:: Provided data ::
━━━━━━━━━━

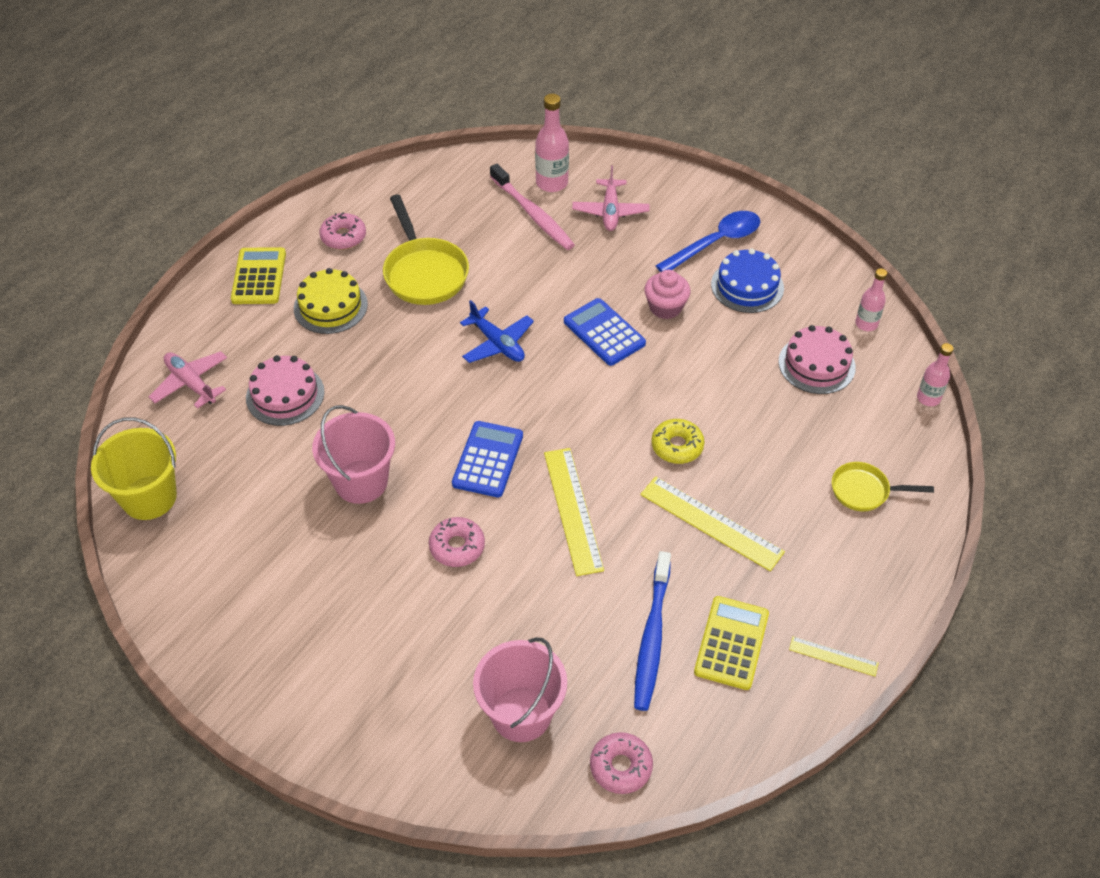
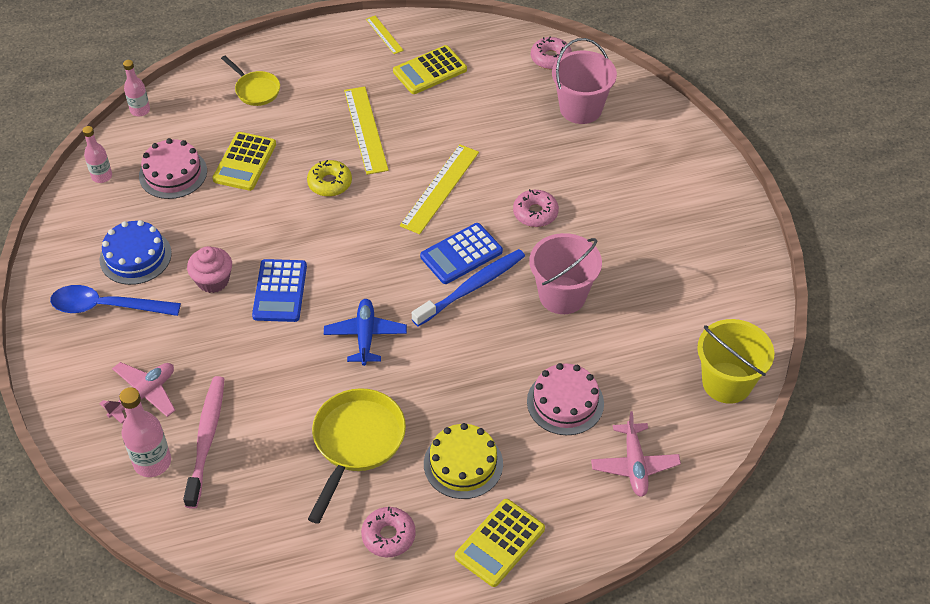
camera: 140 degrees left, 0 degrees up
(652, 637) = (469, 99): blue toothbrush -> blue toothbrush (471, 288)
(774, 415) = (245, 162): none -> yellow calculator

━━━━━━━━━━

:: Task statement ::
Give the data back exactly, omitting all pictures.

:: Solution for this problem ::
camera: 140 degrees left, 0 degrees up
(652, 637) = (469, 99): blue toothbrush -> blue toothbrush (471, 288)
(774, 415) = (245, 162): none -> yellow calculator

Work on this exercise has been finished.